— Given entries —
=== Begin Enclosure ===

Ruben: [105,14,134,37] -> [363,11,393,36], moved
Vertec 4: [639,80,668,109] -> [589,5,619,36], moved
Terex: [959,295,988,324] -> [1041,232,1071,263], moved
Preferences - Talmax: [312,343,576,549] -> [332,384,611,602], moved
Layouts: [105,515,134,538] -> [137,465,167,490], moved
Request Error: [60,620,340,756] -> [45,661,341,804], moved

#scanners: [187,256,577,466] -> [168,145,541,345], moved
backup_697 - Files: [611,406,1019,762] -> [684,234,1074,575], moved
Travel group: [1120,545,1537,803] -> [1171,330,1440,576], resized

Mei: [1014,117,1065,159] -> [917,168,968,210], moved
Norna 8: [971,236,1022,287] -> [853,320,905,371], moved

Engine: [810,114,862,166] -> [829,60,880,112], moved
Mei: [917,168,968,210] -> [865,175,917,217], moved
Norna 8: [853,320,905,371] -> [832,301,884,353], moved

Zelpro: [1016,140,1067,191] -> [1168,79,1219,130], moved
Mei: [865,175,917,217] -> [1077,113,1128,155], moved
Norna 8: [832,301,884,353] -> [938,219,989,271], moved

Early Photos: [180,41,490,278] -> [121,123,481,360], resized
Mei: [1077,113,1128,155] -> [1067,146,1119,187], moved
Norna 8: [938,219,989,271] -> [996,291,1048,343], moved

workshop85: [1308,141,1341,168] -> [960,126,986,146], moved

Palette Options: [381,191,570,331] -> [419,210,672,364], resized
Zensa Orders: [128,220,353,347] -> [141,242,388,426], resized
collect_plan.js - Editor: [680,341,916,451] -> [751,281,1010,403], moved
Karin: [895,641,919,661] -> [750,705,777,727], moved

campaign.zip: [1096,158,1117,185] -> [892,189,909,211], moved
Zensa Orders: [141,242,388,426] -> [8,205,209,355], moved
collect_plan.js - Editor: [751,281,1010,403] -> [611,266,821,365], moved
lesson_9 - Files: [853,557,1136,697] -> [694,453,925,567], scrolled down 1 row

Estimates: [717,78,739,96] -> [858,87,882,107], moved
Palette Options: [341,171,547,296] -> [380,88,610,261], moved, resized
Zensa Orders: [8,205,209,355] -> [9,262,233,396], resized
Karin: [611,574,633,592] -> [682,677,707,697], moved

=== End Enclosure ===

— Task objective —
Copy the records word for word.

— Task output —
Ruben: [105,14,134,37] -> [363,11,393,36], moved
Vertec 4: [639,80,668,109] -> [589,5,619,36], moved
Terex: [959,295,988,324] -> [1041,232,1071,263], moved
Preferences - Talmax: [312,343,576,549] -> [332,384,611,602], moved
Layouts: [105,515,134,538] -> [137,465,167,490], moved
Request Error: [60,620,340,756] -> [45,661,341,804], moved

#scanners: [187,256,577,466] -> [168,145,541,345], moved
backup_697 - Files: [611,406,1019,762] -> [684,234,1074,575], moved
Travel group: [1120,545,1537,803] -> [1171,330,1440,576], resized

Mei: [1014,117,1065,159] -> [917,168,968,210], moved
Norna 8: [971,236,1022,287] -> [853,320,905,371], moved

Engine: [810,114,862,166] -> [829,60,880,112], moved
Mei: [917,168,968,210] -> [865,175,917,217], moved
Norna 8: [853,320,905,371] -> [832,301,884,353], moved

Zelpro: [1016,140,1067,191] -> [1168,79,1219,130], moved
Mei: [865,175,917,217] -> [1077,113,1128,155], moved
Norna 8: [832,301,884,353] -> [938,219,989,271], moved

Early Photos: [180,41,490,278] -> [121,123,481,360], resized
Mei: [1077,113,1128,155] -> [1067,146,1119,187], moved
Norna 8: [938,219,989,271] -> [996,291,1048,343], moved

workshop85: [1308,141,1341,168] -> [960,126,986,146], moved

Palette Options: [381,191,570,331] -> [419,210,672,364], resized
Zensa Orders: [128,220,353,347] -> [141,242,388,426], resized
collect_plan.js - Editor: [680,341,916,451] -> [751,281,1010,403], moved
Karin: [895,641,919,661] -> [750,705,777,727], moved

campaign.zip: [1096,158,1117,185] -> [892,189,909,211], moved
Zensa Orders: [141,242,388,426] -> [8,205,209,355], moved
collect_plan.js - Editor: [751,281,1010,403] -> [611,266,821,365], moved
lesson_9 - Files: [853,557,1136,697] -> [694,453,925,567], scrolled down 1 row

Estimates: [717,78,739,96] -> [858,87,882,107], moved
Palette Options: [341,171,547,296] -> [380,88,610,261], moved, resized
Zensa Orders: [8,205,209,355] -> [9,262,233,396], resized
Karin: [611,574,633,592] -> [682,677,707,697], moved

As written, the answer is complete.